EXERCISE GOAL: Copy out the data line by line exactly, from its start to the line bearing "brown brick G4", inclusive.

### EXTRACTED RECORDS ###

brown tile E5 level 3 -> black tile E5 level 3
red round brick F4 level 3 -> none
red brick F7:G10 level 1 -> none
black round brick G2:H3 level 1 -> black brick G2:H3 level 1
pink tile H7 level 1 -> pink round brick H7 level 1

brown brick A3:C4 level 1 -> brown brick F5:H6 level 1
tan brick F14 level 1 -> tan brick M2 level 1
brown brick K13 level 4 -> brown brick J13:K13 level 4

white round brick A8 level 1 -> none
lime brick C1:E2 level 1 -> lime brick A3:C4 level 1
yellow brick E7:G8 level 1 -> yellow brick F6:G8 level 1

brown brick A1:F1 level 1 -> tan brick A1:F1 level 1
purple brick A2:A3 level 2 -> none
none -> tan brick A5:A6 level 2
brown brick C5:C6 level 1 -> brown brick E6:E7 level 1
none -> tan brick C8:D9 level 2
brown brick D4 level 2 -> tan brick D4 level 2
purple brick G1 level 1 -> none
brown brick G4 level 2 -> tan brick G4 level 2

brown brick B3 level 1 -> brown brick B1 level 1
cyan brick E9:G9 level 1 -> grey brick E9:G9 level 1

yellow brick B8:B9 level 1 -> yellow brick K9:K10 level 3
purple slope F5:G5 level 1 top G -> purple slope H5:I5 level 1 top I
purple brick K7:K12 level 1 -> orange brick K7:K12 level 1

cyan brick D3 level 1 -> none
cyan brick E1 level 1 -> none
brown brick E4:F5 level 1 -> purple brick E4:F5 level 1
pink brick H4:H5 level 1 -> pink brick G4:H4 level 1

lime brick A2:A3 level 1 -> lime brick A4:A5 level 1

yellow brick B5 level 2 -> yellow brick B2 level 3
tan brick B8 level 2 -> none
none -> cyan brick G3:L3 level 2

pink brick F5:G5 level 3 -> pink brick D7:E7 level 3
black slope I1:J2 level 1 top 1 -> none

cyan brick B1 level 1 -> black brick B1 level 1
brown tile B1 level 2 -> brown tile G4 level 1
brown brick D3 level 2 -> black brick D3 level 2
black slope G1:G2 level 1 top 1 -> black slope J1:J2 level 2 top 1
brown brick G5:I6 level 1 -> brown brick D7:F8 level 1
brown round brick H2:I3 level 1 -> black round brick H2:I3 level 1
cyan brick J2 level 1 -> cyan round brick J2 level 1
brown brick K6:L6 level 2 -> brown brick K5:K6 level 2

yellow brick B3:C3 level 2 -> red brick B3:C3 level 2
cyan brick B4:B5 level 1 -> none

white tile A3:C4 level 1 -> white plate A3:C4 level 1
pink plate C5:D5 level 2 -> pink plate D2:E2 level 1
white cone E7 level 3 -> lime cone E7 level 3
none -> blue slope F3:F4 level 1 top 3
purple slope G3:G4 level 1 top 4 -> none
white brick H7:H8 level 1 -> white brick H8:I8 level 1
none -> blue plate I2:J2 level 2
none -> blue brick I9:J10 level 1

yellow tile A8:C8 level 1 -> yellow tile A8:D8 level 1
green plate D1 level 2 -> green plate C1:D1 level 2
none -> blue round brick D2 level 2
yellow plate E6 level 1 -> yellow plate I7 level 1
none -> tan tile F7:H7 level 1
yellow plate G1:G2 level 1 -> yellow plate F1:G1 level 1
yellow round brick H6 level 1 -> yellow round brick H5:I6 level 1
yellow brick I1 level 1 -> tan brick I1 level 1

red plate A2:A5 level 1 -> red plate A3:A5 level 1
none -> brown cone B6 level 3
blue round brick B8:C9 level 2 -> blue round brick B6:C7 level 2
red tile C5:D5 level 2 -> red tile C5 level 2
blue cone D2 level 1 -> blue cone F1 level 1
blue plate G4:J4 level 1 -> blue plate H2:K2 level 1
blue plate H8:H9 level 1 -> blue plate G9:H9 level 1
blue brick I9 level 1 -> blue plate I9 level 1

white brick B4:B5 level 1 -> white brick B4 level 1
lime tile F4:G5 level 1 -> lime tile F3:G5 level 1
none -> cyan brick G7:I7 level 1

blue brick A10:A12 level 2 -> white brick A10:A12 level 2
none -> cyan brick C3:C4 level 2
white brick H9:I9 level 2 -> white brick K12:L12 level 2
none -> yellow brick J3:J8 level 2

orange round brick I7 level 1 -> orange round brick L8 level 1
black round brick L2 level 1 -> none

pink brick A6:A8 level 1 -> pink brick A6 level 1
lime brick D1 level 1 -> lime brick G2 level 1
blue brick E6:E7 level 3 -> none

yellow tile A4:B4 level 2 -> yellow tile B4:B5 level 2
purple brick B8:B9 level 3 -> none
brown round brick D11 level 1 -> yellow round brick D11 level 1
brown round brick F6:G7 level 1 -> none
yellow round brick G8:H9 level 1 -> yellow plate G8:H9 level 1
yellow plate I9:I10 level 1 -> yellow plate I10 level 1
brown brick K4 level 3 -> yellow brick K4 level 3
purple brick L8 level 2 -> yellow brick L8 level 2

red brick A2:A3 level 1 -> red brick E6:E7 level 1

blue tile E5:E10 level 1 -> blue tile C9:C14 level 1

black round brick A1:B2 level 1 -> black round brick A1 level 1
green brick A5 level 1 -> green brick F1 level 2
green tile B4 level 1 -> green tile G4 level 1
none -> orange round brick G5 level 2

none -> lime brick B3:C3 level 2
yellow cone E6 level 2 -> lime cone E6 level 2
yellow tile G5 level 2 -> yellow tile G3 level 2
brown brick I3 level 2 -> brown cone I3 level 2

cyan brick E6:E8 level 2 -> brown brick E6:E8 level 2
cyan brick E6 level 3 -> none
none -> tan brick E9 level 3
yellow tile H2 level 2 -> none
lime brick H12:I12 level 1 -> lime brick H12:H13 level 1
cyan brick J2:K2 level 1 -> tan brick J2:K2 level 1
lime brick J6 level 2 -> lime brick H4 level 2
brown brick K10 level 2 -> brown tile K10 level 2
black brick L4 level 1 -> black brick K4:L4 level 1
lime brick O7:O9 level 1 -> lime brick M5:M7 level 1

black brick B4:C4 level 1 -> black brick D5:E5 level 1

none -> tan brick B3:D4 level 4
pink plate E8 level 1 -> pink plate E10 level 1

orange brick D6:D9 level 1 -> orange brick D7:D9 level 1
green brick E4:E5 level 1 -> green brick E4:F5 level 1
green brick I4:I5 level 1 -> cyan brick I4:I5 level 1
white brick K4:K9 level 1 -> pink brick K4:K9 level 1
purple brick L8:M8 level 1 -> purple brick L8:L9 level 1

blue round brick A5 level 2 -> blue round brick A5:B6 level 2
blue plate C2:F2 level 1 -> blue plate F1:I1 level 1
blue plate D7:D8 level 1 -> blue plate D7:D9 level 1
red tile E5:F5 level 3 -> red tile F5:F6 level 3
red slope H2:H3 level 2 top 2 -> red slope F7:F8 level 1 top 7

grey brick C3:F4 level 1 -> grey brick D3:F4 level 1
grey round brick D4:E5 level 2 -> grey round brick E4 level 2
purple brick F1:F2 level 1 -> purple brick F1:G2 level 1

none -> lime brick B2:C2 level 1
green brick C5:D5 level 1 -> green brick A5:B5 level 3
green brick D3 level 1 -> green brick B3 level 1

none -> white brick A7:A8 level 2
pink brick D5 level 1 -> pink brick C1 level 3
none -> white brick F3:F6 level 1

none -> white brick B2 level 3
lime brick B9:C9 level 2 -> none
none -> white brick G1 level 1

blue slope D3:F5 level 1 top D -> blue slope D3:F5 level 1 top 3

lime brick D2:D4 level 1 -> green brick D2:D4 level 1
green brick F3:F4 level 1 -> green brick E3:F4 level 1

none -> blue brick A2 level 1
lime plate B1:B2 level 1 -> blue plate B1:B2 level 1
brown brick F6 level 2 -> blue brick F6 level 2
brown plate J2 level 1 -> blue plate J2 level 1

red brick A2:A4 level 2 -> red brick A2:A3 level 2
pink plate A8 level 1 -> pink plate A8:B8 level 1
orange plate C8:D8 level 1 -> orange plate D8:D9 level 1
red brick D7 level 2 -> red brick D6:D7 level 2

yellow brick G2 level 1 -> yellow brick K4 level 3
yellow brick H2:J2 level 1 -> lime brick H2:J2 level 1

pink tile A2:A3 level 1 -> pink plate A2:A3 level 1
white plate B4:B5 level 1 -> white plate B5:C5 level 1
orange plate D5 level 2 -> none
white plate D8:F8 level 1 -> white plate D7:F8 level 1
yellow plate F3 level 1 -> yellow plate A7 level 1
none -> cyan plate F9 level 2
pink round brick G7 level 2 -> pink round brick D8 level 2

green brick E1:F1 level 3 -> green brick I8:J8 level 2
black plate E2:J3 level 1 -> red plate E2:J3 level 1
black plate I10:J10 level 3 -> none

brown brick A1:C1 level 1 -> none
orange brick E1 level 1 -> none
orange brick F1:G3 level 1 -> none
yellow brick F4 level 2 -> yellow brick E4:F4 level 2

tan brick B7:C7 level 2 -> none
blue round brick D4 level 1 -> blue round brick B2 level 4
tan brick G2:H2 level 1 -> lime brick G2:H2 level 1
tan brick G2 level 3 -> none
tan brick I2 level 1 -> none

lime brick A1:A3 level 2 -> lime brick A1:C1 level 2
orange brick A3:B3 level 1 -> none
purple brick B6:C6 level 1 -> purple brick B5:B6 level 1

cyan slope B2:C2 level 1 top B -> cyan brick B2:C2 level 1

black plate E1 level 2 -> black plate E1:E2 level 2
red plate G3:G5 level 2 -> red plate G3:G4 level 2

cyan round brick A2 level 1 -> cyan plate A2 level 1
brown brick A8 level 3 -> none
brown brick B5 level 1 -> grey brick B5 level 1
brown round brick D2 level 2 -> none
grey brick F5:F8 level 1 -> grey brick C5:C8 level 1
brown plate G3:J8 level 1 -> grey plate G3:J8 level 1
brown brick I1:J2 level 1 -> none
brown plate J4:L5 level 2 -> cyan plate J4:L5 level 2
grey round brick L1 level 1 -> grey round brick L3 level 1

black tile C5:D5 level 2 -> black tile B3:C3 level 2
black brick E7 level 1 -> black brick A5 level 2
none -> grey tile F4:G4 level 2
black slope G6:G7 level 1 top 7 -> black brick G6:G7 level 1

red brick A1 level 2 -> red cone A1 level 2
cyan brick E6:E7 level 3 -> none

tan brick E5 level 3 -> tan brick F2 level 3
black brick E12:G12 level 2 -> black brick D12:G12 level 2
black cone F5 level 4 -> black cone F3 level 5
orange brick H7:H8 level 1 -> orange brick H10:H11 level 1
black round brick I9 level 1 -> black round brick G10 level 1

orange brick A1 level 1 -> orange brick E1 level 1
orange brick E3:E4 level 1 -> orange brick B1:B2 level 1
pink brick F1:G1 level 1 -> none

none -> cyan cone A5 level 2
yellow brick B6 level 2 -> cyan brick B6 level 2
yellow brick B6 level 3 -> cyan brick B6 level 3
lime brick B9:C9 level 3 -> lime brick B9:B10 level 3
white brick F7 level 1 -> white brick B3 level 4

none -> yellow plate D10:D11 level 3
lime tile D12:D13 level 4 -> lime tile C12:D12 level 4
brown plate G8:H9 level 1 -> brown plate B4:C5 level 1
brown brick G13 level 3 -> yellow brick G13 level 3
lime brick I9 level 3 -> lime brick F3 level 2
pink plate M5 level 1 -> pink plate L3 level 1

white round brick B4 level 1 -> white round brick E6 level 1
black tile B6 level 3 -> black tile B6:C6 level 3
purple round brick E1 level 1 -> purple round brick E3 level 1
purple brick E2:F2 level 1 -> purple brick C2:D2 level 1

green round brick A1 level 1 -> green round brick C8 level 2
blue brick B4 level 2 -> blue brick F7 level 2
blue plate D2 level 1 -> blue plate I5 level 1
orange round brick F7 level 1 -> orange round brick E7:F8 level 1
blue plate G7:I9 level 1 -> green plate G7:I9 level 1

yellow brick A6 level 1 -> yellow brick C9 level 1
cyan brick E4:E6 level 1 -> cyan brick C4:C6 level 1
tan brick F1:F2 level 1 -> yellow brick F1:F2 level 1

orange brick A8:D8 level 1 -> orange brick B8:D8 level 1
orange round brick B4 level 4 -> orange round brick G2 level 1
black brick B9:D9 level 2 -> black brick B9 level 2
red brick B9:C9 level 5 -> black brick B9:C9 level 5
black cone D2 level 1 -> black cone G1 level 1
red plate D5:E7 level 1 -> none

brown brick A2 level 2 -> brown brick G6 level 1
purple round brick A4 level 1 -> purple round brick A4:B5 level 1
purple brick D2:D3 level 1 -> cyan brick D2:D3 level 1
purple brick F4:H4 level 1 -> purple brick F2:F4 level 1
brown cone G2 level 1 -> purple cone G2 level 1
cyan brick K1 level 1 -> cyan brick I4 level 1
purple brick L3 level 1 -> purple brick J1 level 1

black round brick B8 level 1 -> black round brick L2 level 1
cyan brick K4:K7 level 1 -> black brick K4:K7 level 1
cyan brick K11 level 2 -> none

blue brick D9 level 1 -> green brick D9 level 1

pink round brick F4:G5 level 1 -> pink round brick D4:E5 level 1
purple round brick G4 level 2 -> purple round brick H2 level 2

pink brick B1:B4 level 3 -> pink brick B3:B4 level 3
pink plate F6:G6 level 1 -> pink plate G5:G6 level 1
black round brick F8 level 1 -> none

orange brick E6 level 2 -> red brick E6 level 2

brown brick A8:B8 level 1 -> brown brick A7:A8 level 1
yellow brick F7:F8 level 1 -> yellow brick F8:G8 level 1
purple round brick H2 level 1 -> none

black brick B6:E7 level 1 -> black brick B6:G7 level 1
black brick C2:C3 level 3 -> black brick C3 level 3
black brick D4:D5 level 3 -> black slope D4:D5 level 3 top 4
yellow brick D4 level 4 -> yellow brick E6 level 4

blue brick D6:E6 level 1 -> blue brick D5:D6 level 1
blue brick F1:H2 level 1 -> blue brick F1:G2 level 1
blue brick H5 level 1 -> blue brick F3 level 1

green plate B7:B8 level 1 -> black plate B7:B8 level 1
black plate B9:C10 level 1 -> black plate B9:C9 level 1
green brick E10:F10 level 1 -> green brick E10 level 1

###

WRITTEN ANSWER:
brown tile E5 level 3 -> black tile E5 level 3
red round brick F4 level 3 -> none
red brick F7:G10 level 1 -> none
black round brick G2:H3 level 1 -> black brick G2:H3 level 1
pink tile H7 level 1 -> pink round brick H7 level 1

brown brick A3:C4 level 1 -> brown brick F5:H6 level 1
tan brick F14 level 1 -> tan brick M2 level 1
brown brick K13 level 4 -> brown brick J13:K13 level 4

white round brick A8 level 1 -> none
lime brick C1:E2 level 1 -> lime brick A3:C4 level 1
yellow brick E7:G8 level 1 -> yellow brick F6:G8 level 1

brown brick A1:F1 level 1 -> tan brick A1:F1 level 1
purple brick A2:A3 level 2 -> none
none -> tan brick A5:A6 level 2
brown brick C5:C6 level 1 -> brown brick E6:E7 level 1
none -> tan brick C8:D9 level 2
brown brick D4 level 2 -> tan brick D4 level 2
purple brick G1 level 1 -> none
brown brick G4 level 2 -> tan brick G4 level 2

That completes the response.